▶ Records to use:

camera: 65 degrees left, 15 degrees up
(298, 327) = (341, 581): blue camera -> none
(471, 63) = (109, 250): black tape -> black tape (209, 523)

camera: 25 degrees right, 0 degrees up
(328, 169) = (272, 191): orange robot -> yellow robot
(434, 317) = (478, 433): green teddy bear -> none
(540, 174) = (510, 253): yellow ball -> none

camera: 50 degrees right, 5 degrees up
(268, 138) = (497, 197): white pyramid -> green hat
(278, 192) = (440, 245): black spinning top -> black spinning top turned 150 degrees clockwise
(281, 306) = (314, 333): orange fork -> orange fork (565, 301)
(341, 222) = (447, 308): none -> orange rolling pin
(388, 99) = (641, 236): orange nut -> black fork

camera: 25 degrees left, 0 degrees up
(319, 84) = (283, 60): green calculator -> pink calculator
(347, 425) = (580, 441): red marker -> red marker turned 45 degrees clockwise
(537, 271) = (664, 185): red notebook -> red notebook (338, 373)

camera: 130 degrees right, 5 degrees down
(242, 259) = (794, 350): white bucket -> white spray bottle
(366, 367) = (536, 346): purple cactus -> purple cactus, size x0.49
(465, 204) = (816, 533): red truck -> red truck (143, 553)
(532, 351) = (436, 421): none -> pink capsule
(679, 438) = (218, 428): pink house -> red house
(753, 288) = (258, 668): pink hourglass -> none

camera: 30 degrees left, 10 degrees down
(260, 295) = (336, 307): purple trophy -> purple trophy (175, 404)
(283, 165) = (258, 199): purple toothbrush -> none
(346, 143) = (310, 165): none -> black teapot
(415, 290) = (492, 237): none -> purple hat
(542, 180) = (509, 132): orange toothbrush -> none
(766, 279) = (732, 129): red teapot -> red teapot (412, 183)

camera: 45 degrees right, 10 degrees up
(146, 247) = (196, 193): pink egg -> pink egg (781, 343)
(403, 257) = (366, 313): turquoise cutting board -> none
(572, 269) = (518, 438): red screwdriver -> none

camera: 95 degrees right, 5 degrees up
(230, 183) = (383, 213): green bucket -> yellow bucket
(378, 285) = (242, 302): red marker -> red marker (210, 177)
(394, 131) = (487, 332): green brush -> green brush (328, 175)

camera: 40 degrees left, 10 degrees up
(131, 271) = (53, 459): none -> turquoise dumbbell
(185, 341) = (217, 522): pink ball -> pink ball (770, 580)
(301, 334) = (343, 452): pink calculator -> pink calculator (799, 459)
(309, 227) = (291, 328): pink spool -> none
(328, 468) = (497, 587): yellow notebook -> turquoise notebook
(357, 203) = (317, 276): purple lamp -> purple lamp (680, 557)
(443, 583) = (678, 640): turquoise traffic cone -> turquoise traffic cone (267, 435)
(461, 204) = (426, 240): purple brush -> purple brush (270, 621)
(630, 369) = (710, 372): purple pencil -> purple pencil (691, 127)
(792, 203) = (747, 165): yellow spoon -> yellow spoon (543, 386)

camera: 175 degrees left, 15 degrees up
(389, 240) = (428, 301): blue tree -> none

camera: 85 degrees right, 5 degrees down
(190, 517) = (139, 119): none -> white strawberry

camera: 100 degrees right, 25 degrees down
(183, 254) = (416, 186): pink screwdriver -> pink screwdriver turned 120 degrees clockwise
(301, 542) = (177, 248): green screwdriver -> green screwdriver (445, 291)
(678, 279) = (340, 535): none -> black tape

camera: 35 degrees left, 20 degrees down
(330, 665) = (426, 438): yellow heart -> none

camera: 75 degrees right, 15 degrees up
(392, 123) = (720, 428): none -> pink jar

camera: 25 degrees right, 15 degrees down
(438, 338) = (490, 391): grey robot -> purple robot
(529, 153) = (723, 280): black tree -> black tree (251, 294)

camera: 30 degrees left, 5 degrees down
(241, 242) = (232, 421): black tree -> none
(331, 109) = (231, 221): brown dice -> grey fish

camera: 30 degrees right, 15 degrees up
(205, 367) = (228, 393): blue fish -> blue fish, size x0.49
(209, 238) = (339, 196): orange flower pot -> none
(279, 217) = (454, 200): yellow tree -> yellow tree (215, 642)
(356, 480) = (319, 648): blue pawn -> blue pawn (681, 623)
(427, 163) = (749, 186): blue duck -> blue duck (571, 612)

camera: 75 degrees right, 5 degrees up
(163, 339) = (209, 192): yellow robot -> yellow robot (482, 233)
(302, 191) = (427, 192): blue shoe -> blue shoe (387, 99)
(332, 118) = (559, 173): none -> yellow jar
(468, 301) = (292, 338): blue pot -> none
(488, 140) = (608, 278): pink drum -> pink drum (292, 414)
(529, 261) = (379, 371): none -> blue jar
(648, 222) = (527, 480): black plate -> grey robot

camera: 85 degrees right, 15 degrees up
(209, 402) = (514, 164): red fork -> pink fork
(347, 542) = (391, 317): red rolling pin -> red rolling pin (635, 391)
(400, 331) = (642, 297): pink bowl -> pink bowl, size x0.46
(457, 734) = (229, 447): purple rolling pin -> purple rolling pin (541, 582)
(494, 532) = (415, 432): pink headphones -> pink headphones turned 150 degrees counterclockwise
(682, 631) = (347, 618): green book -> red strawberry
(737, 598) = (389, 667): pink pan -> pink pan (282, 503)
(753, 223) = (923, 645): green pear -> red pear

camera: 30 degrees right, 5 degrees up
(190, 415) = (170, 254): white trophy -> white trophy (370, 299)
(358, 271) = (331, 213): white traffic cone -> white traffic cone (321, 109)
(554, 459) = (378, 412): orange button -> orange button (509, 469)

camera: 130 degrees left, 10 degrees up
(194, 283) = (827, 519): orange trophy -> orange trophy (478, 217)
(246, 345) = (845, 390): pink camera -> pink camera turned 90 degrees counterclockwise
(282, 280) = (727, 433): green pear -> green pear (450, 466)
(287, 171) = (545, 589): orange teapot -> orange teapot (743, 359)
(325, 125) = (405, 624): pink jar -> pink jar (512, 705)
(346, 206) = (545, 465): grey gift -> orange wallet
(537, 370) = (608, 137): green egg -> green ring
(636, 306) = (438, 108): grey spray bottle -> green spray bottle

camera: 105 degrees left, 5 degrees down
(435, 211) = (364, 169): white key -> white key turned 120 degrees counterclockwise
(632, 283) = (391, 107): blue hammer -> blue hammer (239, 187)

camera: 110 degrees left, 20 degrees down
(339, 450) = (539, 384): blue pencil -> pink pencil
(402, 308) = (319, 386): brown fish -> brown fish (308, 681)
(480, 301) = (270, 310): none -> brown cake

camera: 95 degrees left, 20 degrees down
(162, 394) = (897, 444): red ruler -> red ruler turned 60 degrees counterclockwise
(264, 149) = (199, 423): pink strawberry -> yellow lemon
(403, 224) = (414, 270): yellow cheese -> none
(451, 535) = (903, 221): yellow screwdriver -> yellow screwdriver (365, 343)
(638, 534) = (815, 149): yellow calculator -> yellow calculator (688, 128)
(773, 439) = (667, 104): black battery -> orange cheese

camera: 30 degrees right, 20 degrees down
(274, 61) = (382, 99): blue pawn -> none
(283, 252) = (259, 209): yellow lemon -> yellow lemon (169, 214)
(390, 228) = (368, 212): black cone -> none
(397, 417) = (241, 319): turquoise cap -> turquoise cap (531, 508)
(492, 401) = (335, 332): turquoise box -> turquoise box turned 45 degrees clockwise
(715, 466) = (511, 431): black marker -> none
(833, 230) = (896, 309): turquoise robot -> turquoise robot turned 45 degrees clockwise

▶ What the task requires:
When you answer, repeat every record exactly, omitting nothing.

▶ Problem solution:
camera: 65 degrees left, 15 degrees up
(298, 327) = (341, 581): blue camera -> none
(471, 63) = (109, 250): black tape -> black tape (209, 523)

camera: 25 degrees right, 0 degrees up
(328, 169) = (272, 191): orange robot -> yellow robot
(434, 317) = (478, 433): green teddy bear -> none
(540, 174) = (510, 253): yellow ball -> none

camera: 50 degrees right, 5 degrees up
(268, 138) = (497, 197): white pyramid -> green hat
(278, 192) = (440, 245): black spinning top -> black spinning top turned 150 degrees clockwise
(281, 306) = (314, 333): orange fork -> orange fork (565, 301)
(341, 222) = (447, 308): none -> orange rolling pin
(388, 99) = (641, 236): orange nut -> black fork

camera: 25 degrees left, 0 degrees up
(319, 84) = (283, 60): green calculator -> pink calculator
(347, 425) = (580, 441): red marker -> red marker turned 45 degrees clockwise
(537, 271) = (664, 185): red notebook -> red notebook (338, 373)

camera: 130 degrees right, 5 degrees down
(242, 259) = (794, 350): white bucket -> white spray bottle
(366, 367) = (536, 346): purple cactus -> purple cactus, size x0.49
(465, 204) = (816, 533): red truck -> red truck (143, 553)
(532, 351) = (436, 421): none -> pink capsule
(679, 438) = (218, 428): pink house -> red house
(753, 288) = (258, 668): pink hourglass -> none

camera: 30 degrees left, 10 degrees down
(260, 295) = (336, 307): purple trophy -> purple trophy (175, 404)
(283, 165) = (258, 199): purple toothbrush -> none
(346, 143) = (310, 165): none -> black teapot
(415, 290) = (492, 237): none -> purple hat
(542, 180) = (509, 132): orange toothbrush -> none
(766, 279) = (732, 129): red teapot -> red teapot (412, 183)

camera: 45 degrees right, 10 degrees up
(146, 247) = (196, 193): pink egg -> pink egg (781, 343)
(403, 257) = (366, 313): turquoise cutting board -> none
(572, 269) = (518, 438): red screwdriver -> none

camera: 95 degrees right, 5 degrees up
(230, 183) = (383, 213): green bucket -> yellow bucket
(378, 285) = (242, 302): red marker -> red marker (210, 177)
(394, 131) = (487, 332): green brush -> green brush (328, 175)

camera: 40 degrees left, 10 degrees up
(131, 271) = (53, 459): none -> turquoise dumbbell
(185, 341) = (217, 522): pink ball -> pink ball (770, 580)
(301, 334) = (343, 452): pink calculator -> pink calculator (799, 459)
(309, 227) = (291, 328): pink spool -> none
(328, 468) = (497, 587): yellow notebook -> turquoise notebook
(357, 203) = (317, 276): purple lamp -> purple lamp (680, 557)
(443, 583) = (678, 640): turquoise traffic cone -> turquoise traffic cone (267, 435)
(461, 204) = (426, 240): purple brush -> purple brush (270, 621)
(630, 369) = (710, 372): purple pencil -> purple pencil (691, 127)
(792, 203) = (747, 165): yellow spoon -> yellow spoon (543, 386)

camera: 175 degrees left, 15 degrees up
(389, 240) = (428, 301): blue tree -> none

camera: 85 degrees right, 5 degrees down
(190, 517) = (139, 119): none -> white strawberry

camera: 100 degrees right, 25 degrees down
(183, 254) = (416, 186): pink screwdriver -> pink screwdriver turned 120 degrees clockwise
(301, 542) = (177, 248): green screwdriver -> green screwdriver (445, 291)
(678, 279) = (340, 535): none -> black tape

camera: 35 degrees left, 20 degrees down
(330, 665) = (426, 438): yellow heart -> none

camera: 75 degrees right, 15 degrees up
(392, 123) = (720, 428): none -> pink jar

camera: 25 degrees right, 15 degrees down
(438, 338) = (490, 391): grey robot -> purple robot
(529, 153) = (723, 280): black tree -> black tree (251, 294)

camera: 30 degrees left, 5 degrees down
(241, 242) = (232, 421): black tree -> none
(331, 109) = (231, 221): brown dice -> grey fish

camera: 30 degrees right, 15 degrees up
(205, 367) = (228, 393): blue fish -> blue fish, size x0.49
(209, 238) = (339, 196): orange flower pot -> none
(279, 217) = (454, 200): yellow tree -> yellow tree (215, 642)
(356, 480) = (319, 648): blue pawn -> blue pawn (681, 623)
(427, 163) = (749, 186): blue duck -> blue duck (571, 612)

camera: 75 degrees right, 5 degrees up
(163, 339) = (209, 192): yellow robot -> yellow robot (482, 233)
(302, 191) = (427, 192): blue shoe -> blue shoe (387, 99)
(332, 118) = (559, 173): none -> yellow jar
(468, 301) = (292, 338): blue pot -> none
(488, 140) = (608, 278): pink drum -> pink drum (292, 414)
(529, 261) = (379, 371): none -> blue jar
(648, 222) = (527, 480): black plate -> grey robot

camera: 85 degrees right, 15 degrees up
(209, 402) = (514, 164): red fork -> pink fork
(347, 542) = (391, 317): red rolling pin -> red rolling pin (635, 391)
(400, 331) = (642, 297): pink bowl -> pink bowl, size x0.46
(457, 734) = (229, 447): purple rolling pin -> purple rolling pin (541, 582)
(494, 532) = (415, 432): pink headphones -> pink headphones turned 150 degrees counterclockwise
(682, 631) = (347, 618): green book -> red strawberry
(737, 598) = (389, 667): pink pan -> pink pan (282, 503)
(753, 223) = (923, 645): green pear -> red pear

camera: 30 degrees right, 5 degrees up
(190, 415) = (170, 254): white trophy -> white trophy (370, 299)
(358, 271) = (331, 213): white traffic cone -> white traffic cone (321, 109)
(554, 459) = (378, 412): orange button -> orange button (509, 469)

camera: 130 degrees left, 10 degrees up
(194, 283) = (827, 519): orange trophy -> orange trophy (478, 217)
(246, 345) = (845, 390): pink camera -> pink camera turned 90 degrees counterclockwise
(282, 280) = (727, 433): green pear -> green pear (450, 466)
(287, 171) = (545, 589): orange teapot -> orange teapot (743, 359)
(325, 125) = (405, 624): pink jar -> pink jar (512, 705)
(346, 206) = (545, 465): grey gift -> orange wallet
(537, 370) = (608, 137): green egg -> green ring
(636, 306) = (438, 108): grey spray bottle -> green spray bottle

camera: 105 degrees left, 5 degrees down
(435, 211) = (364, 169): white key -> white key turned 120 degrees counterclockwise
(632, 283) = (391, 107): blue hammer -> blue hammer (239, 187)

camera: 110 degrees left, 20 degrees down
(339, 450) = (539, 384): blue pencil -> pink pencil
(402, 308) = (319, 386): brown fish -> brown fish (308, 681)
(480, 301) = (270, 310): none -> brown cake

camera: 95 degrees left, 20 degrees down
(162, 394) = (897, 444): red ruler -> red ruler turned 60 degrees counterclockwise
(264, 149) = (199, 423): pink strawberry -> yellow lemon
(403, 224) = (414, 270): yellow cheese -> none
(451, 535) = (903, 221): yellow screwdriver -> yellow screwdriver (365, 343)
(638, 534) = (815, 149): yellow calculator -> yellow calculator (688, 128)
(773, 439) = (667, 104): black battery -> orange cheese

camera: 30 degrees right, 20 degrees down
(274, 61) = (382, 99): blue pawn -> none
(283, 252) = (259, 209): yellow lemon -> yellow lemon (169, 214)
(390, 228) = (368, 212): black cone -> none
(397, 417) = (241, 319): turquoise cap -> turquoise cap (531, 508)
(492, 401) = (335, 332): turquoise box -> turquoise box turned 45 degrees clockwise
(715, 466) = (511, 431): black marker -> none
(833, 230) = (896, 309): turquoise robot -> turquoise robot turned 45 degrees clockwise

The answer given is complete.